What is expected:
Exact copy, pictures omitted: the line holding "SW3: switch (5V, PWR) -> switch (5V, X0)" and every line after it down to the end of the entries.

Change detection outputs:
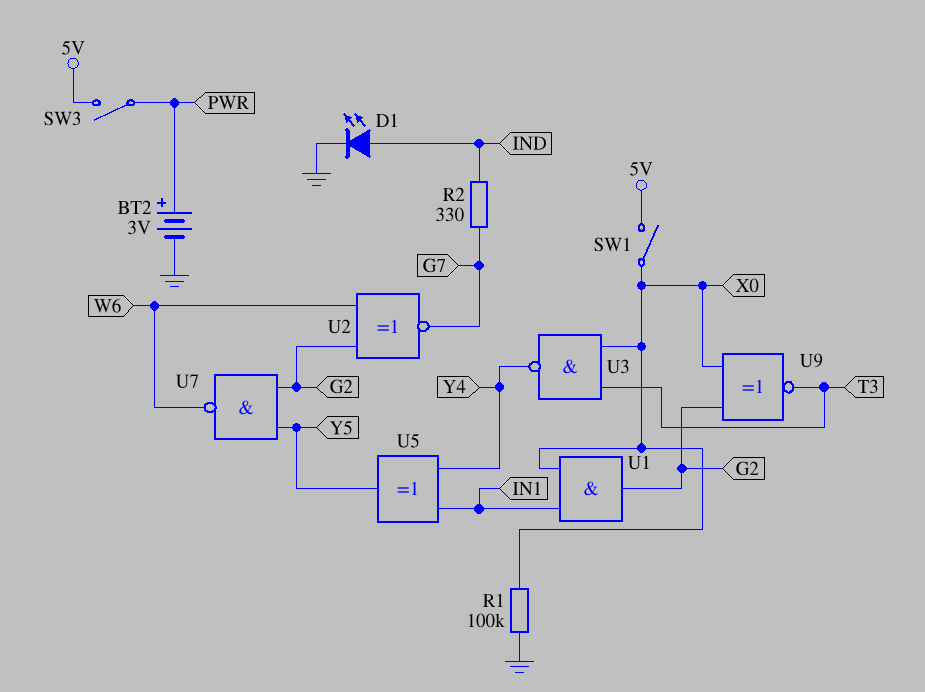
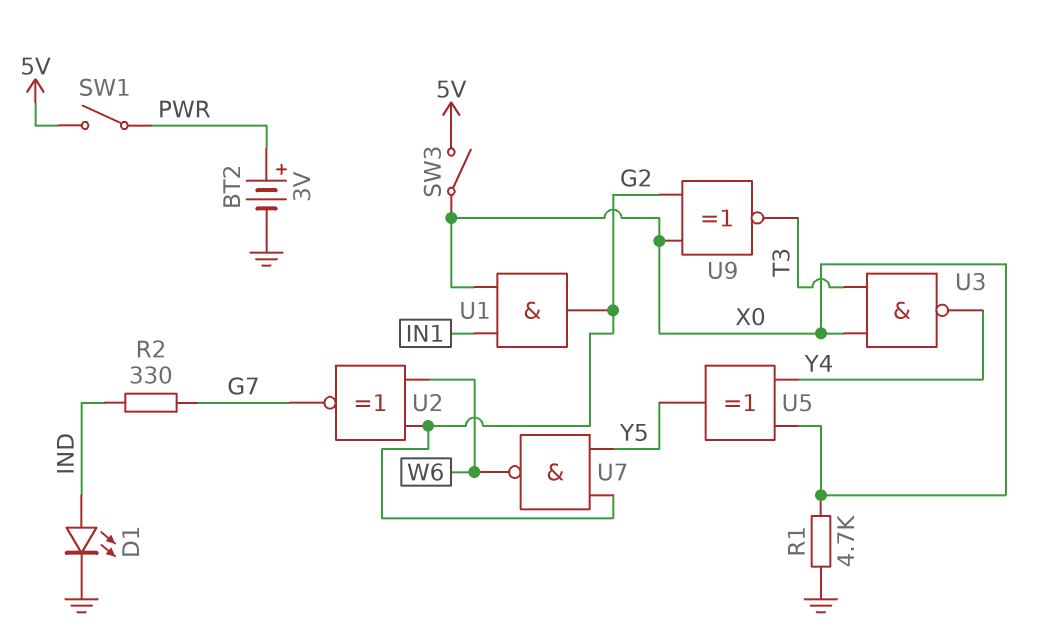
R1: 100k (GND, X0) -> 4.7k (GND, X0)
SW1: switch (5V, X0) -> switch (5V, PWR)
SW3: switch (5V, PWR) -> switch (5V, X0)
U5: XOR (in IN1, in Y4, out Y5) -> XOR (in X0, in Y4, out Y5)

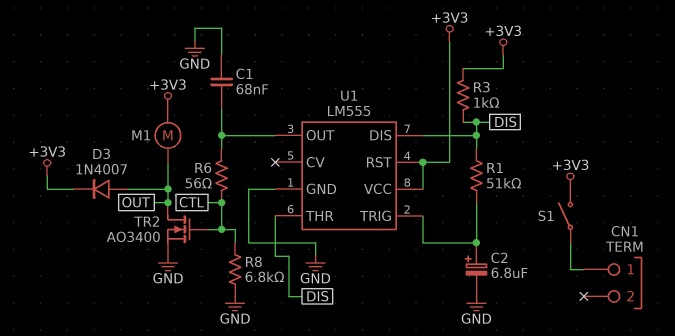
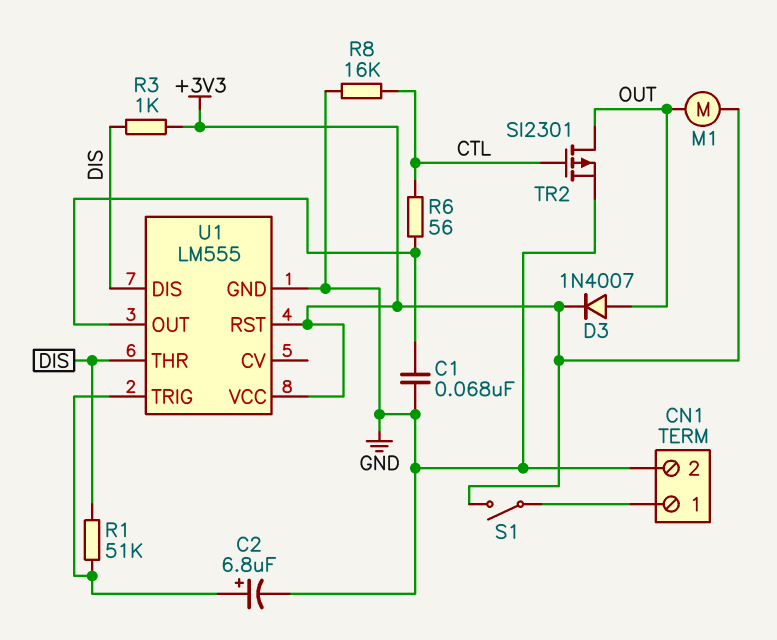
CN1 pin 2: none -> GND
R8: 6.8k (CTL, GND) -> 16k (CTL, GND)
TR2: NMOS AO3400 (G CTL, D OUT, S GND) -> PMOS SI2301 (G CTL, D OUT, S GND)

Response:
SW3: switch (5V, PWR) -> switch (5V, X0)
U5: XOR (in IN1, in Y4, out Y5) -> XOR (in X0, in Y4, out Y5)

CN1 pin 2: none -> GND
R8: 6.8k (CTL, GND) -> 16k (CTL, GND)
TR2: NMOS AO3400 (G CTL, D OUT, S GND) -> PMOS SI2301 (G CTL, D OUT, S GND)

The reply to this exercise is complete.